• WHAT IS REQUIRED
Edit the material so that every "top-left" becomes "upper-left", keeping everything else unchanged.

=== DATA EXTRACT ===

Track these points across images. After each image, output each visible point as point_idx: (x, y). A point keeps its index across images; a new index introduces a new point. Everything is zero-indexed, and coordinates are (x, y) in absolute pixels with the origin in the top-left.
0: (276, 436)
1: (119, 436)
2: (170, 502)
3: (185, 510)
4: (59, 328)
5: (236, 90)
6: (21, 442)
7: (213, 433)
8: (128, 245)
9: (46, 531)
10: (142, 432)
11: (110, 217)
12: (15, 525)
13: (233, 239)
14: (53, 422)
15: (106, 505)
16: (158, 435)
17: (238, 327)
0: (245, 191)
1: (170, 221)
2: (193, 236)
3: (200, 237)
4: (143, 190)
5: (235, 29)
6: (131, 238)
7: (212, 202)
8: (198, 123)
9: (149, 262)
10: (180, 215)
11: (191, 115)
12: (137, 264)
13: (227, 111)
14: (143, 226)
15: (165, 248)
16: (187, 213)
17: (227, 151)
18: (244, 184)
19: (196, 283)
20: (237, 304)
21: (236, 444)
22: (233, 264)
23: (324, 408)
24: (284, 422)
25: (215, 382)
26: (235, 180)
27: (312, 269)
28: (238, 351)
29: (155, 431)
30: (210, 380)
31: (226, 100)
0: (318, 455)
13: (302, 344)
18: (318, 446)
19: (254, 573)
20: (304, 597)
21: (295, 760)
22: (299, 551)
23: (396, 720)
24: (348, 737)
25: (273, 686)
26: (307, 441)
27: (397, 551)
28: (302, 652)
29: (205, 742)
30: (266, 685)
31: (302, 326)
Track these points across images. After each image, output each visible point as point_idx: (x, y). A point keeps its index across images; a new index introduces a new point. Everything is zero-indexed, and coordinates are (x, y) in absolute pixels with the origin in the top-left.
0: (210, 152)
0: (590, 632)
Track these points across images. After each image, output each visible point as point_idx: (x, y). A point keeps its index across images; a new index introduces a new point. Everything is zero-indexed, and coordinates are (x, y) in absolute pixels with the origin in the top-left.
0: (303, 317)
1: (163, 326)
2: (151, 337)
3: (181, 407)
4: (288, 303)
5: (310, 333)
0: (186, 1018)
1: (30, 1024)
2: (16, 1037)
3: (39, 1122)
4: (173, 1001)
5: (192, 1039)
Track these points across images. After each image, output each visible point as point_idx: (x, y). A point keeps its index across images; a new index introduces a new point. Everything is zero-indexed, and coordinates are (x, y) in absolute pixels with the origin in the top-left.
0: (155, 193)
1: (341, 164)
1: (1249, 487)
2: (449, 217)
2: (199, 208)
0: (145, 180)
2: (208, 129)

===

• CORRECT ANSWER
Track these points across images. After each image, output each visible point as point_idx: (x, y). A point keeps its index across images; a new index introduces a new point. Everything is zero-indexed, and coordinates are (x, y) in absolute pixels with the origin in the upper-left.
0: (276, 436)
1: (119, 436)
2: (170, 502)
3: (185, 510)
4: (59, 328)
5: (236, 90)
6: (21, 442)
7: (213, 433)
8: (128, 245)
9: (46, 531)
10: (142, 432)
11: (110, 217)
12: (15, 525)
13: (233, 239)
14: (53, 422)
15: (106, 505)
16: (158, 435)
17: (238, 327)
0: (245, 191)
1: (170, 221)
2: (193, 236)
3: (200, 237)
4: (143, 190)
5: (235, 29)
6: (131, 238)
7: (212, 202)
8: (198, 123)
9: (149, 262)
10: (180, 215)
11: (191, 115)
12: (137, 264)
13: (227, 111)
14: (143, 226)
15: (165, 248)
16: (187, 213)
17: (227, 151)
18: (244, 184)
19: (196, 283)
20: (237, 304)
21: (236, 444)
22: (233, 264)
23: (324, 408)
24: (284, 422)
25: (215, 382)
26: (235, 180)
27: (312, 269)
28: (238, 351)
29: (155, 431)
30: (210, 380)
31: (226, 100)
0: (318, 455)
13: (302, 344)
18: (318, 446)
19: (254, 573)
20: (304, 597)
21: (295, 760)
22: (299, 551)
23: (396, 720)
24: (348, 737)
25: (273, 686)
26: (307, 441)
27: (397, 551)
28: (302, 652)
29: (205, 742)
30: (266, 685)
31: (302, 326)
Track these points across images. After each image, output each visible point as point_idx: (x, y). A point keeps its index across images; a new index introduces a new point. Everything is zero-indexed, and coordinates are (x, y) in absolute pixels with the origin in the upper-left.
0: (210, 152)
0: (590, 632)
Track these points across images. After each image, output each visible point as point_idx: (x, y). A point keeps its index across images; a new index introduces a new point. Everything is zero-indexed, and coordinates are (x, y) in absolute pixels with the origin in the upper-left.
0: (303, 317)
1: (163, 326)
2: (151, 337)
3: (181, 407)
4: (288, 303)
5: (310, 333)
0: (186, 1018)
1: (30, 1024)
2: (16, 1037)
3: (39, 1122)
4: (173, 1001)
5: (192, 1039)
Track these points across images. After each image, output each visible point as point_idx: (x, y). A point keeps its index across images; a new index introduces a new point. Everything is zero-indexed, and coordinates are (x, y) in absolute pixels with the origin in the upper-left.
0: (155, 193)
1: (341, 164)
1: (1249, 487)
2: (449, 217)
2: (199, 208)
0: (145, 180)
2: (208, 129)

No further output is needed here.